## [Activity]
Copy word for word, please, the lines of the entries below running from the one containing "camera_right=25 camera_up=0" to the one containing "type=recolor; before=Flasche/grau; after=Flasche/grün;", both ends included.

## [Records supplied]
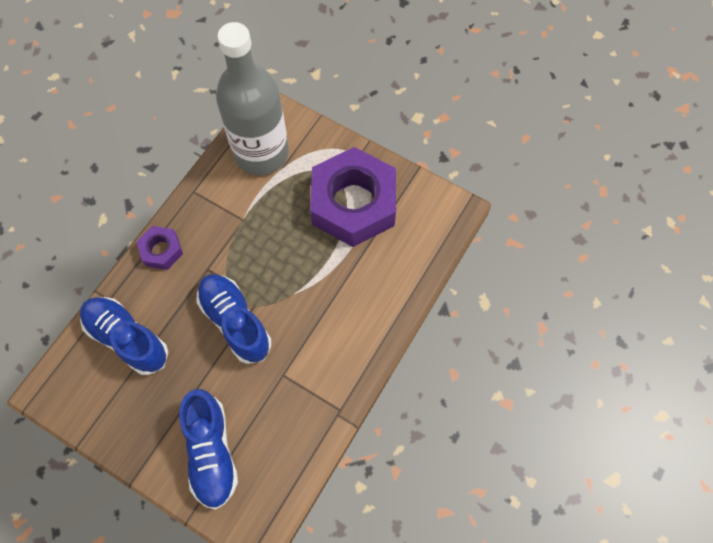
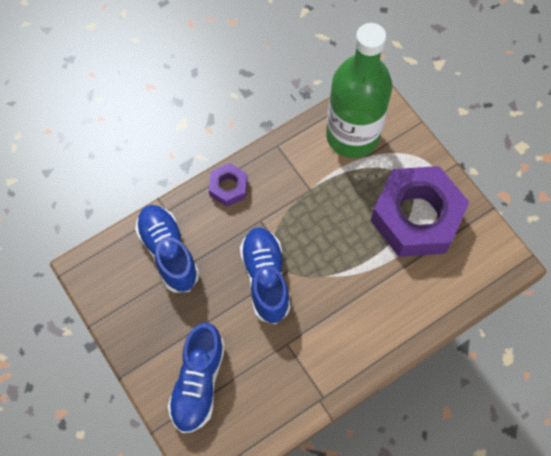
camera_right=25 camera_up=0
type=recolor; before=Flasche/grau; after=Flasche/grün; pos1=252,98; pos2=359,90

==

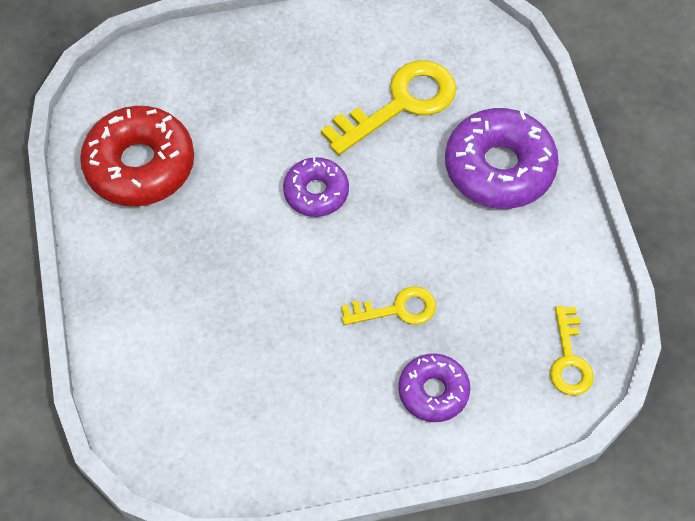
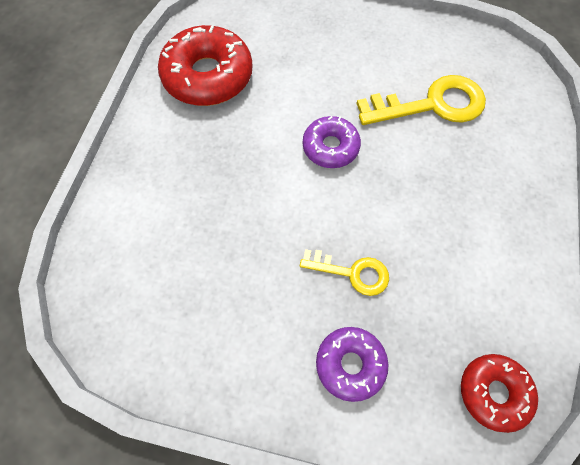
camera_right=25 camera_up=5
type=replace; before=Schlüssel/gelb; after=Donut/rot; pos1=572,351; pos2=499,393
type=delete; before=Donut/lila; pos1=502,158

## [Solution to the problem]
camera_right=25 camera_up=0
type=recolor; before=Flasche/grau; after=Flasche/grün; pos1=252,98; pos2=359,90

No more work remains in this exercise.